* **WORK INSTRUCTION**
Collect every line below that contains the word "grey".

* **PROVIDED MATERIAL**
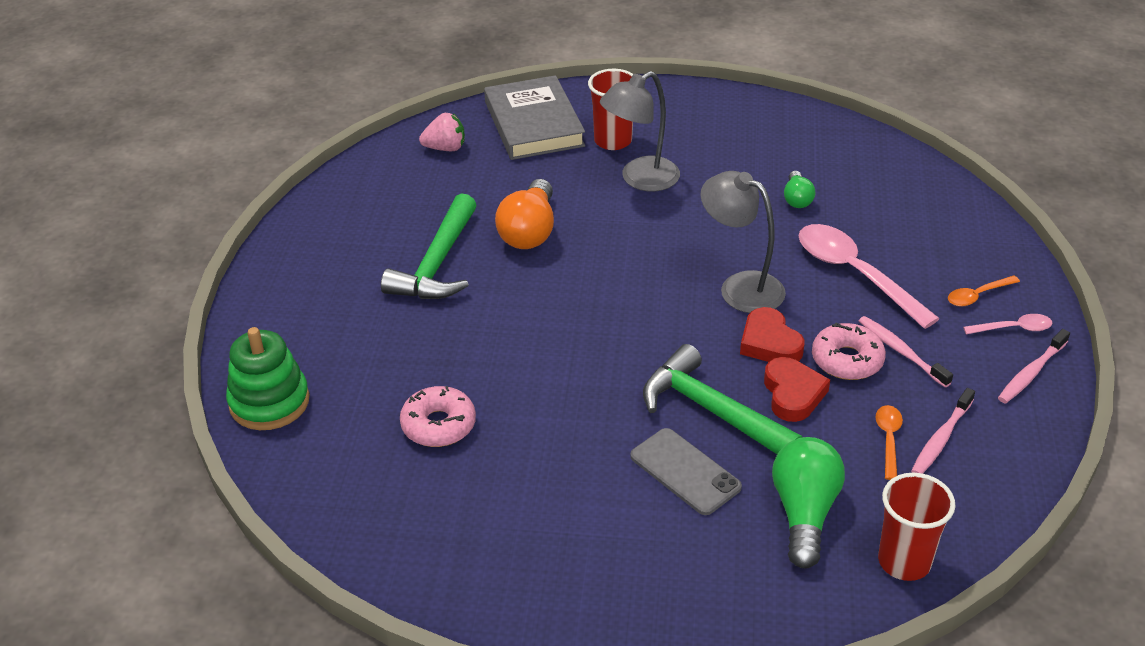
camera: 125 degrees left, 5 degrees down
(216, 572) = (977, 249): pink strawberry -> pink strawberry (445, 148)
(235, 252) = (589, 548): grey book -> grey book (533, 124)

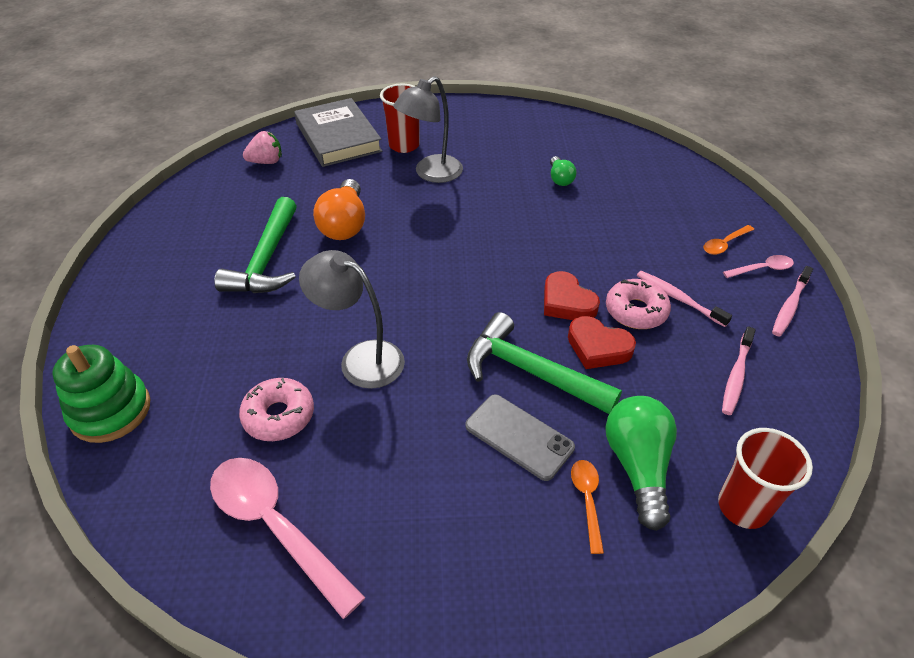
camera: 10 degrees left, 5 degrees up
(740, 287) = (531, 255): grey lamp -> grey lamp (361, 359)
(793, 394) = (598, 347): red heart -> red heart turned 135 degrees clockwise
(855, 274) = (622, 235): pink spoon -> pink spoon (276, 526)
(888, 439) = (692, 382): orange spoon -> orange spoon (587, 500)

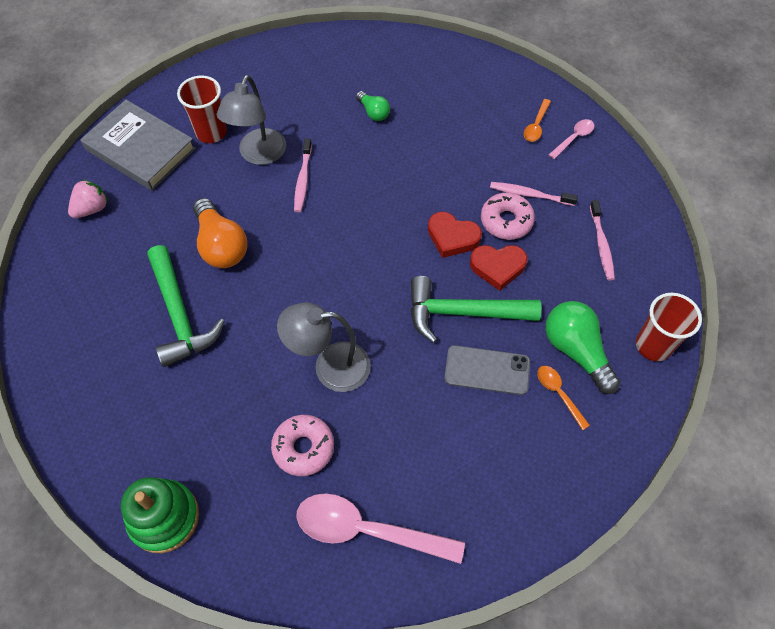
camera: 30 degrees left, 15 degrees up
(790, 306) = (608, 165): pink toothbrush -> pink toothbrush (303, 180)

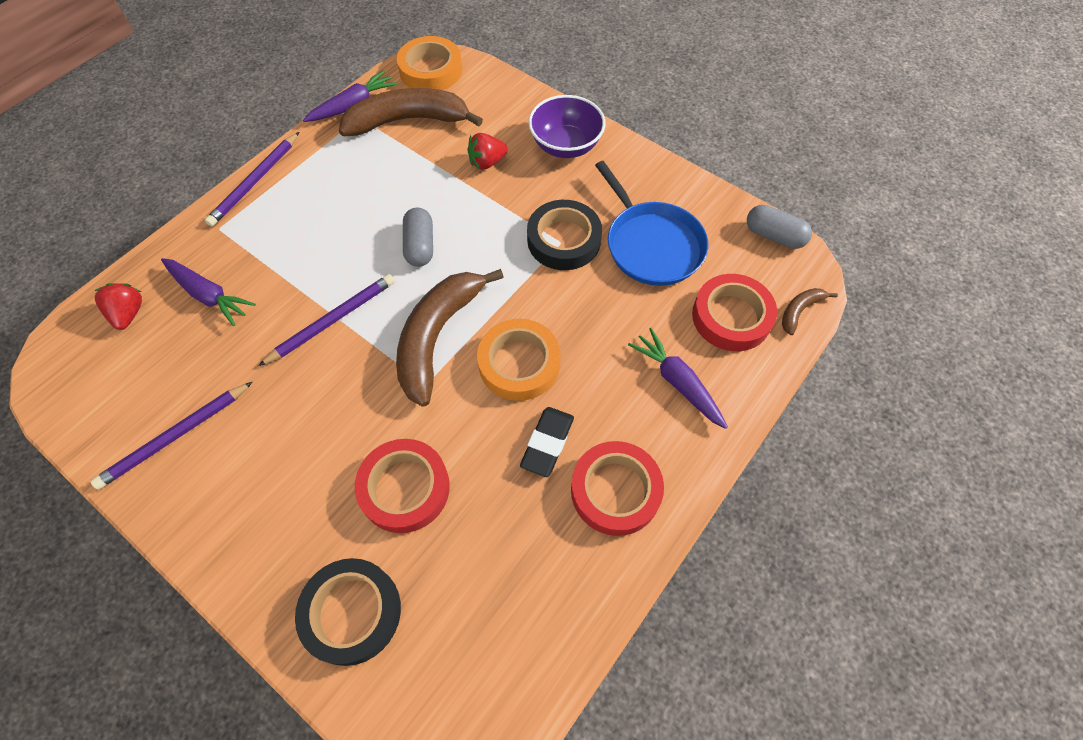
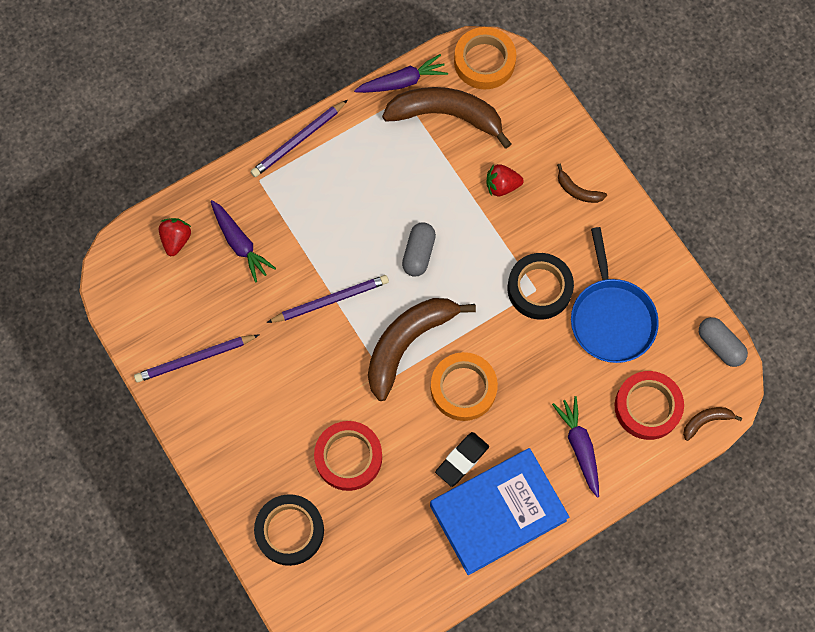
camera: 20 degrees right, 10 degrees up
(565, 145) = (577, 190): purple bowl -> brown banana
(615, 491) = (498, 513): red tape -> blue book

* **RESULT OF THE TASK**
(235, 252) = (589, 548): grey book -> grey book (533, 124)
(740, 287) = (531, 255): grey lamp -> grey lamp (361, 359)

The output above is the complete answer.